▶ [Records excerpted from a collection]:
==========
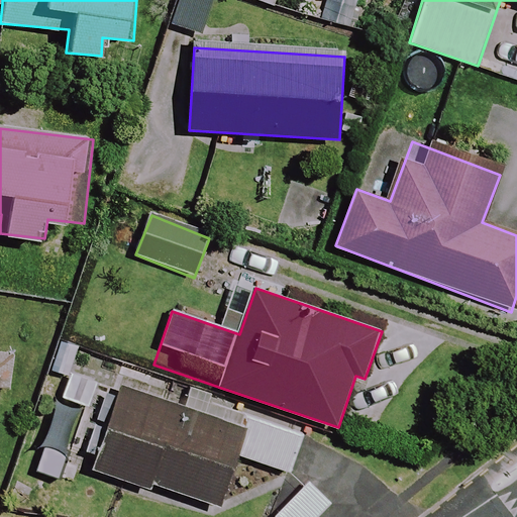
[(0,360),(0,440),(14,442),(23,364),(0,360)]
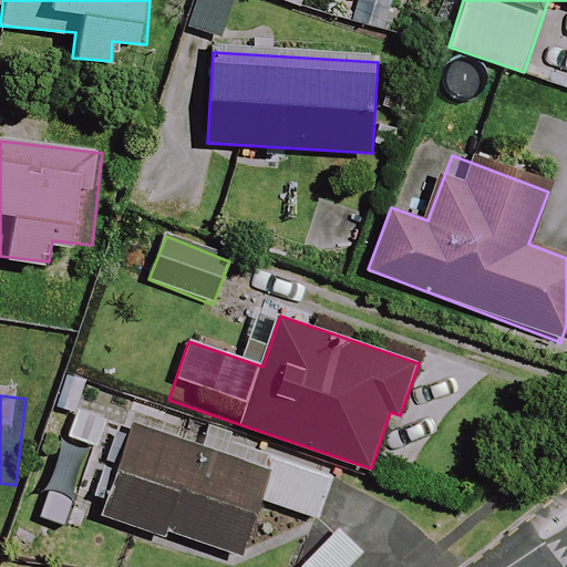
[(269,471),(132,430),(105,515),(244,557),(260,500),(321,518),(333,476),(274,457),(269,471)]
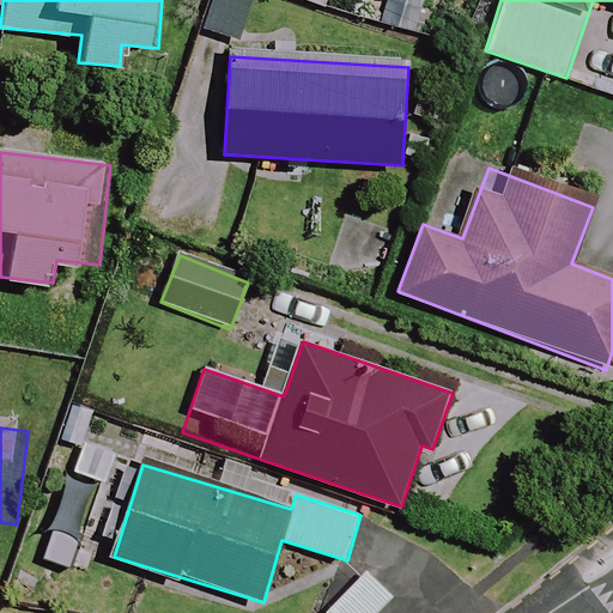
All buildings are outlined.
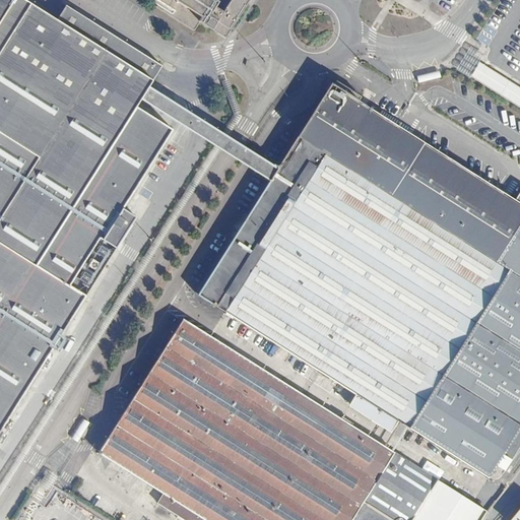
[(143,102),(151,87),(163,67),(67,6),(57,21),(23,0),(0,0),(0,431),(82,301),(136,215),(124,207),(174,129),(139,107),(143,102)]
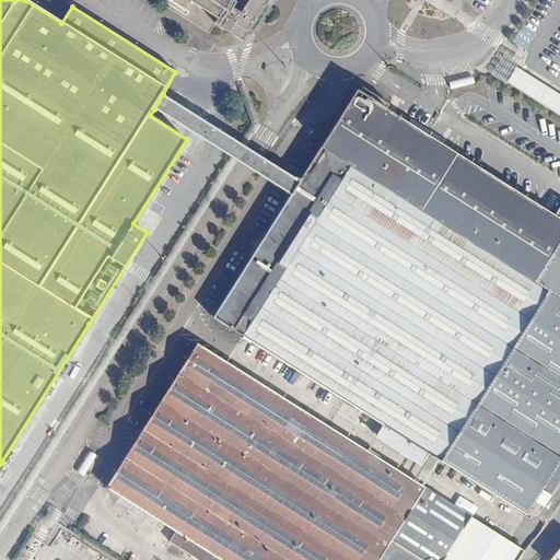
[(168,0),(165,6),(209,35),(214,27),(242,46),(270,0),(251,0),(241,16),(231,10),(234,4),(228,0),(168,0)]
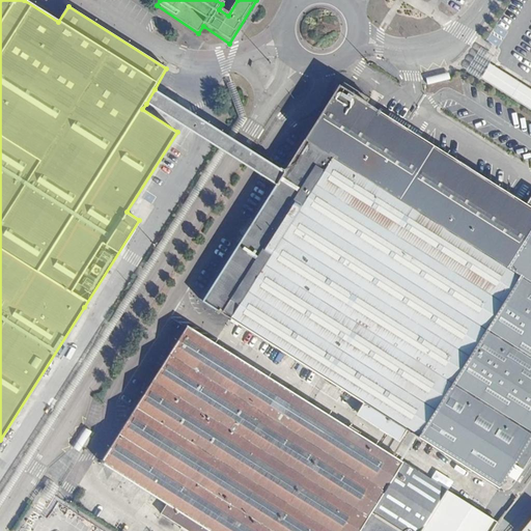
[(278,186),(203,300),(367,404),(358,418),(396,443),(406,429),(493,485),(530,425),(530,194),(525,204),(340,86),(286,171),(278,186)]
==========
▶ [WHAT YOU SHOULD DO]: The expected result is every record above, word for word, with no pictures in it.

▶ [REPLY TO THE TASK]:
[(0,360),(0,440),(14,442),(23,364),(0,360)]
[(269,471),(132,430),(105,515),(244,557),(260,500),(321,518),(333,476),(274,457),(269,471)]
All buildings are outlined.
[(143,102),(151,87),(163,67),(67,6),(57,21),(23,0),(0,0),(0,431),(82,301),(136,215),(124,207),(174,129),(139,107),(143,102)]
[(168,0),(165,6),(209,35),(214,27),(242,46),(270,0),(251,0),(241,16),(231,10),(234,4),(228,0),(168,0)]
[(278,186),(203,300),(367,404),(358,418),(396,443),(406,429),(493,485),(530,425),(530,194),(525,204),(340,86),(286,171),(278,186)]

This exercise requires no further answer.